You are asked to repeat the listing word for word and to leave out its pictures.

* Data excerpt:
● ● ● ●

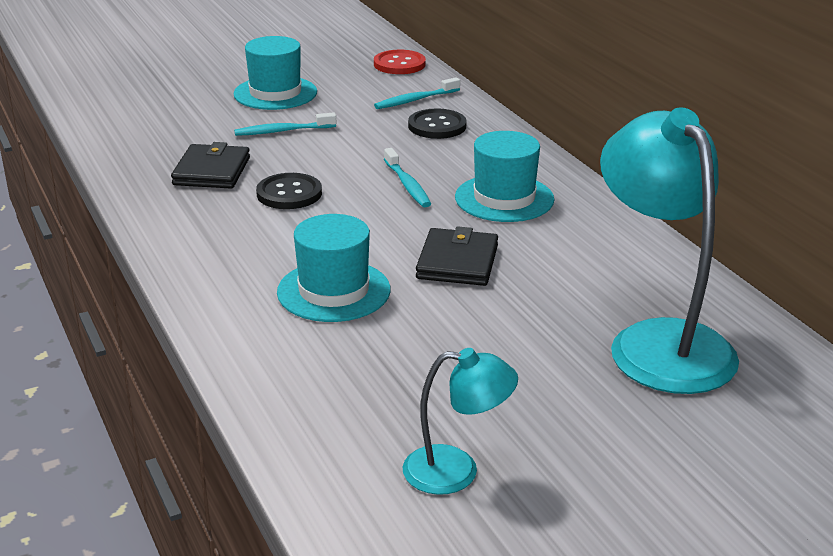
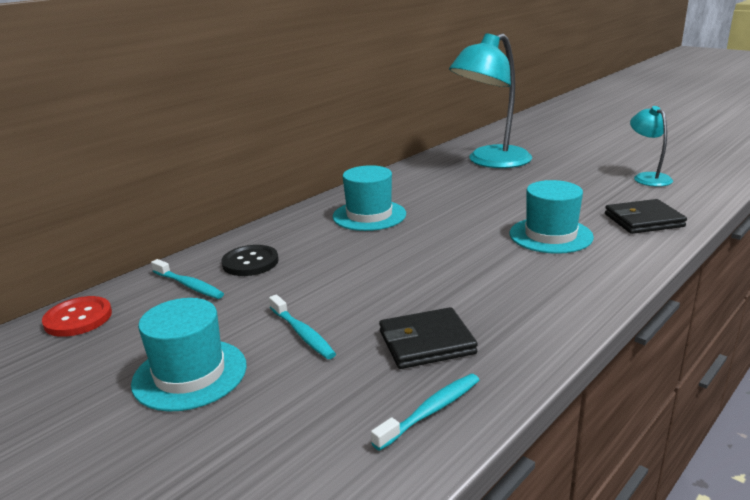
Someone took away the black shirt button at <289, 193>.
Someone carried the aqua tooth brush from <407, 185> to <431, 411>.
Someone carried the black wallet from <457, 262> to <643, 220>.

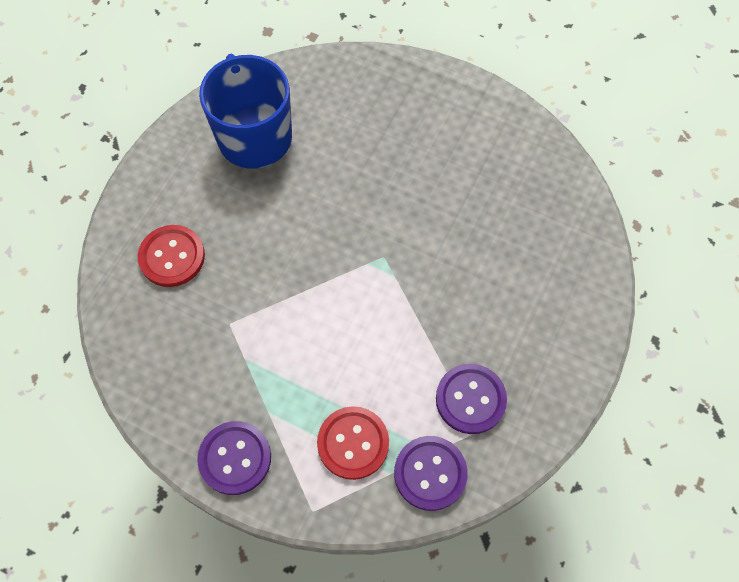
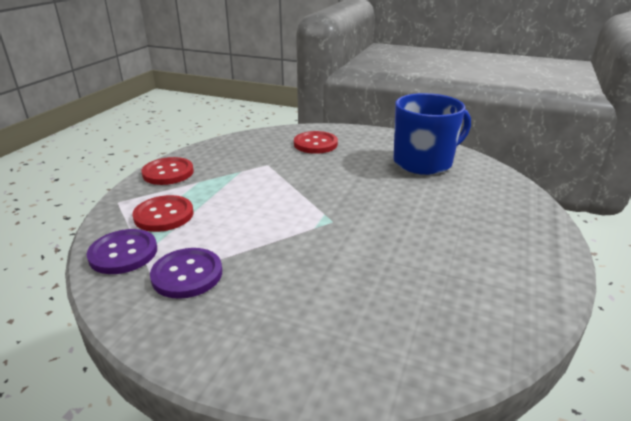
Someone repainted the royal purple shirt button at <235, 458>, which became the crimson shirt button at <168, 173>.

● ● ● ●

* Reply:
Someone took away the black shirt button at <289, 193>.
Someone carried the aqua tooth brush from <407, 185> to <431, 411>.
Someone carried the black wallet from <457, 262> to <643, 220>.

Someone repainted the royal purple shirt button at <235, 458>, which became the crimson shirt button at <168, 173>.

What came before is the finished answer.